--- START INPUT DATA ---

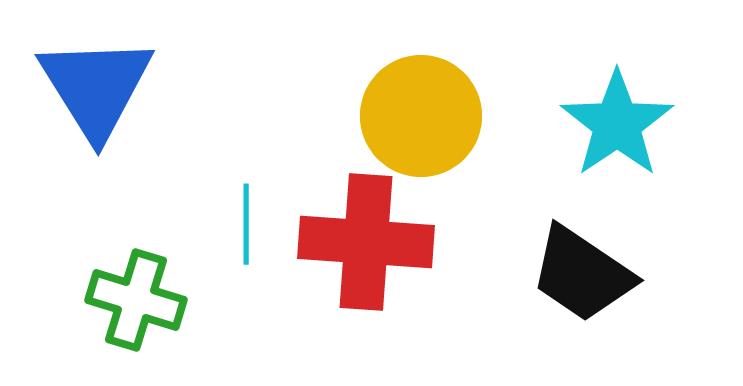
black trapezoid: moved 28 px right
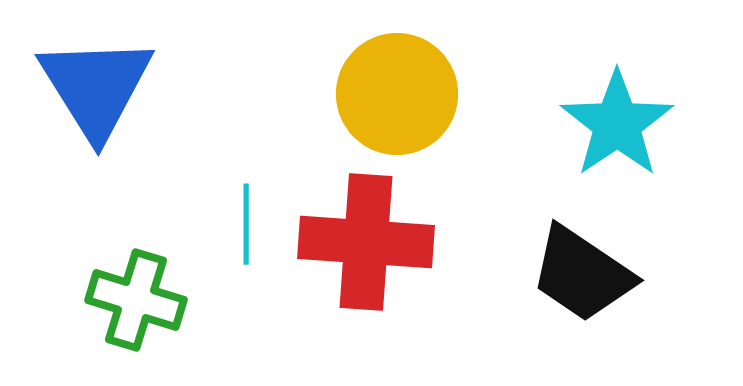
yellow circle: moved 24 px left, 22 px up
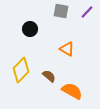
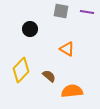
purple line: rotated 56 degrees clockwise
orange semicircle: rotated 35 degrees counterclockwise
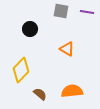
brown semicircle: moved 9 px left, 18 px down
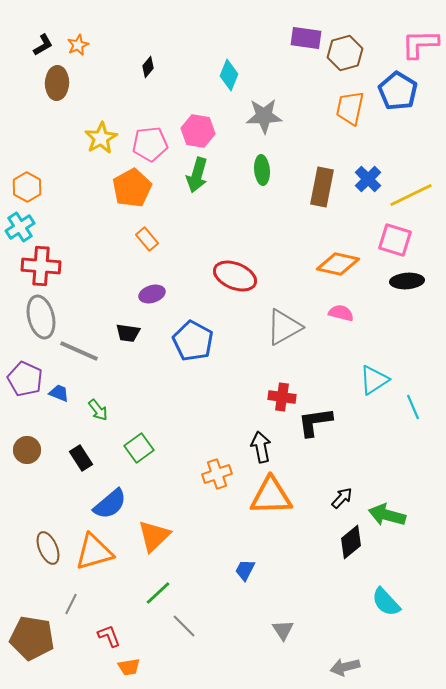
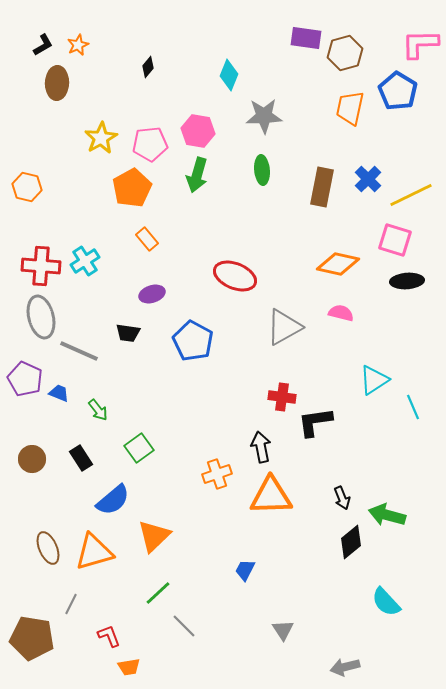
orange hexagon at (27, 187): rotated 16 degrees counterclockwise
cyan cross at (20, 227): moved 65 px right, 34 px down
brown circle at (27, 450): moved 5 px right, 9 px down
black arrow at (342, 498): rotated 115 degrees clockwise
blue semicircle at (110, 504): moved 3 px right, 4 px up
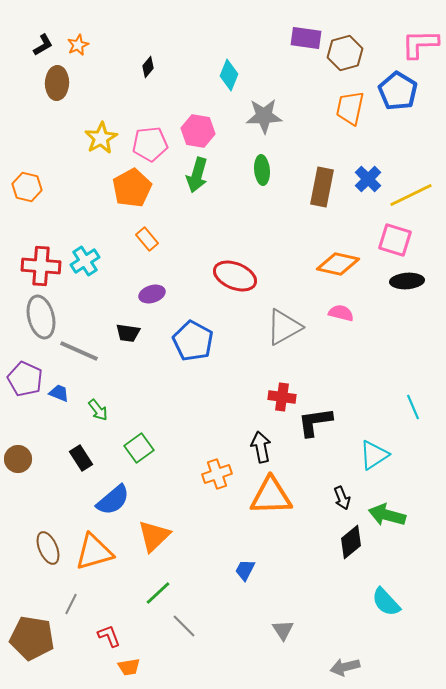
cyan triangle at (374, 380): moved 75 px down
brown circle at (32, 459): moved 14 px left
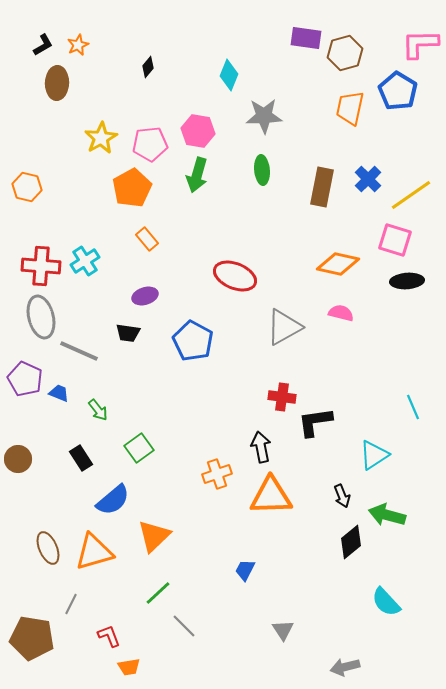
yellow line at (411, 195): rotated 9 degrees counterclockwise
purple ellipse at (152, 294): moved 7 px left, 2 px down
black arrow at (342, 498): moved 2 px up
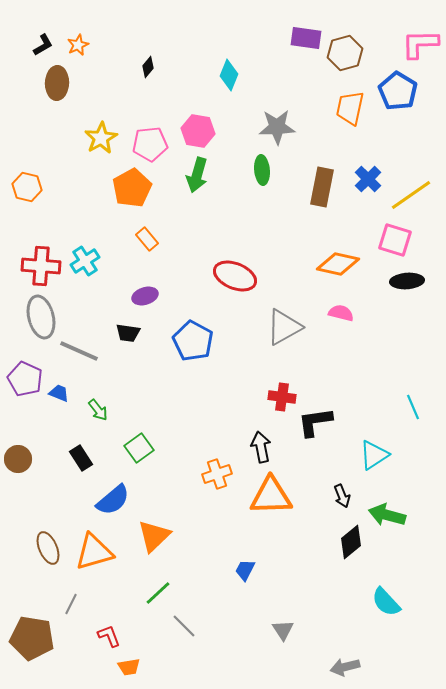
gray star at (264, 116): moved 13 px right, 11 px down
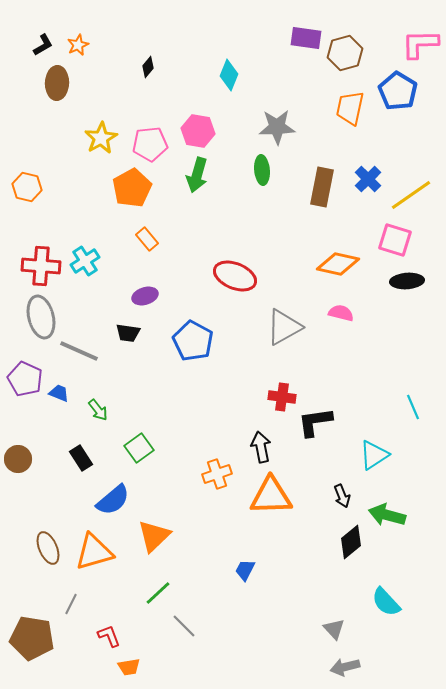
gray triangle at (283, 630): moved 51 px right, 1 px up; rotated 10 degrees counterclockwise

--- END INPUT DATA ---

**WRITTEN REQUEST:** Rewrite the items above with every "semicircle" renamed to "half-disk", changing nothing else, and leave the pictures out.

**FINAL RESULT:**
black trapezoid: moved 28 px right
yellow circle: moved 24 px left, 22 px up
purple line: rotated 56 degrees clockwise
orange half-disk: rotated 35 degrees counterclockwise
brown half-disk: moved 9 px left, 18 px down
orange hexagon at (27, 187): rotated 16 degrees counterclockwise
cyan cross at (20, 227): moved 65 px right, 34 px down
brown circle at (27, 450): moved 5 px right, 9 px down
black arrow at (342, 498): rotated 115 degrees clockwise
blue half-disk at (110, 504): moved 3 px right, 4 px up
cyan triangle at (374, 380): moved 75 px down
brown circle at (32, 459): moved 14 px left
yellow line at (411, 195): rotated 9 degrees counterclockwise
purple ellipse at (152, 294): moved 7 px left, 2 px down
black arrow at (342, 498): moved 2 px up
gray star at (264, 116): moved 13 px right, 11 px down
gray triangle at (283, 630): moved 51 px right, 1 px up; rotated 10 degrees counterclockwise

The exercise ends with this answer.